[Opening Supplied material section]
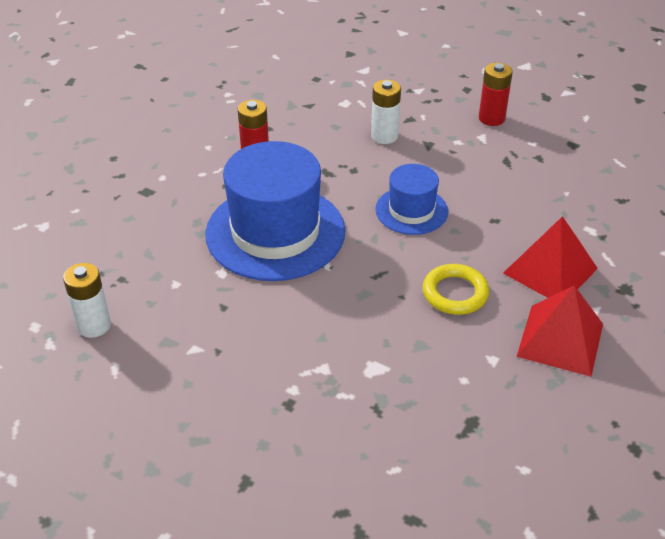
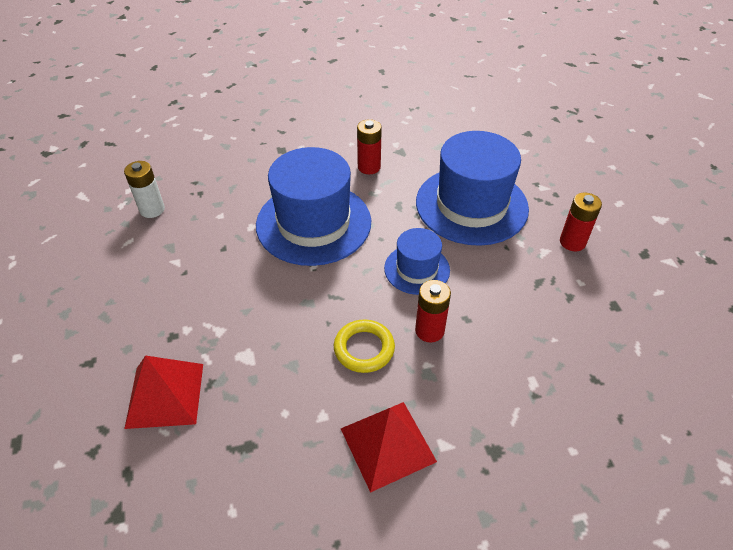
camera: 45 degrees right, 5 degrees up
white battery [371,79,401,144] -> blue hat [416,131,529,246]
red pyramid [503,216,598,298] -> red pyramid moved to [124,355,203,429]
none -> red battery [415,280,451,343]

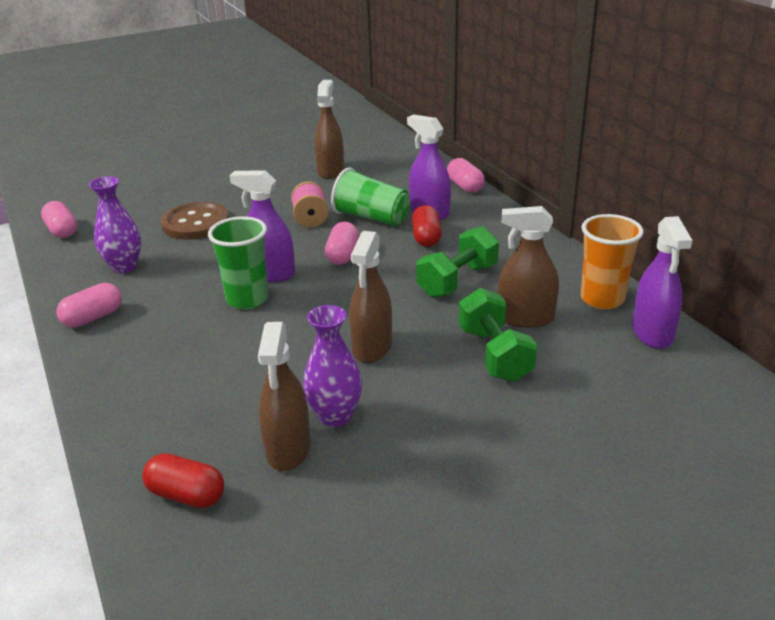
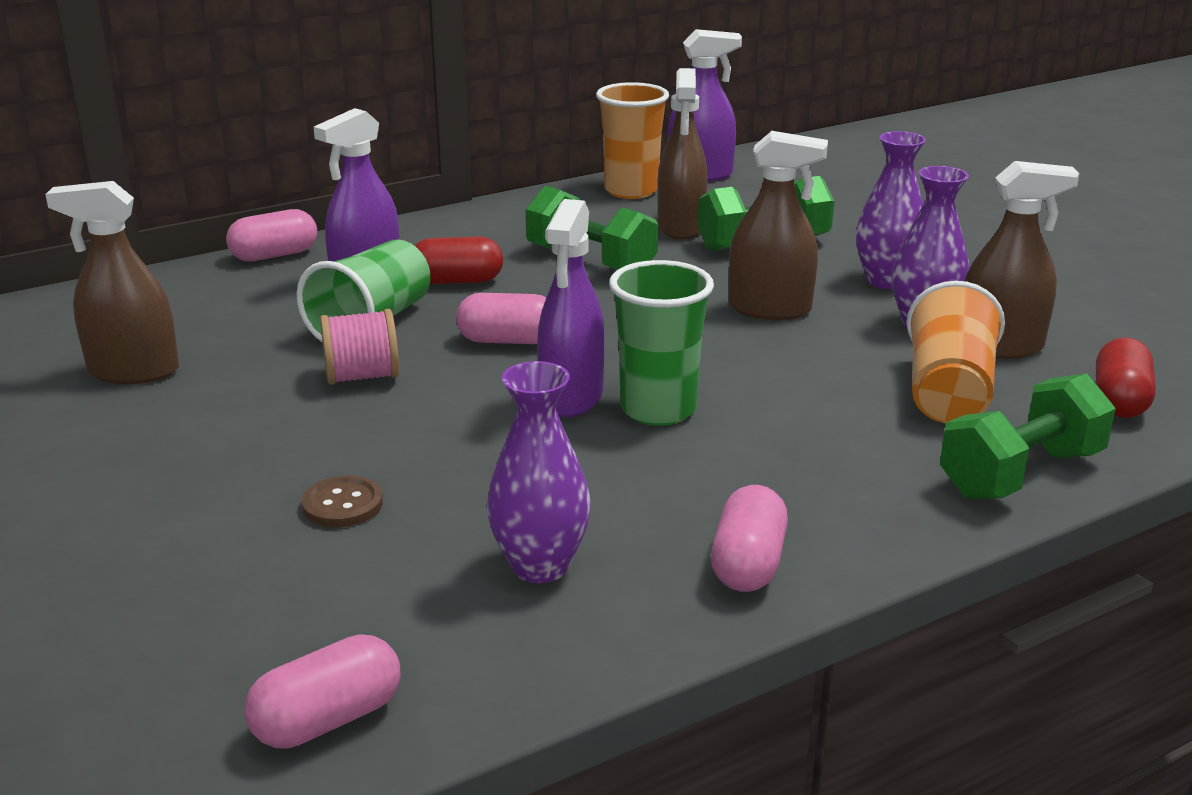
camera: 95 degrees left, 5 degrees down
pink capsule [57,283,122,327] -> pink capsule turned 60 degrees clockwise [711,485,788,592]
brown button [161,202,229,240] -> brown button [302,475,383,527], size x0.51
none -> purple vase [856,131,926,289]
none -> orange cup [907,281,1005,423]
none -> green dumbbell [940,373,1116,499]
[Closing Supplied material section]
• _Requirement_
Everything from the line containing "white battery [371,79,401,144]" to the final line of the listing above, both ends included, should be transcribed word for word, except for the pictures.

• _Response area_
white battery [371,79,401,144] -> blue hat [416,131,529,246]
red pyramid [503,216,598,298] -> red pyramid moved to [124,355,203,429]
none -> red battery [415,280,451,343]

camera: 95 degrees left, 5 degrees down
pink capsule [57,283,122,327] -> pink capsule turned 60 degrees clockwise [711,485,788,592]
brown button [161,202,229,240] -> brown button [302,475,383,527], size x0.51
none -> purple vase [856,131,926,289]
none -> orange cup [907,281,1005,423]
none -> green dumbbell [940,373,1116,499]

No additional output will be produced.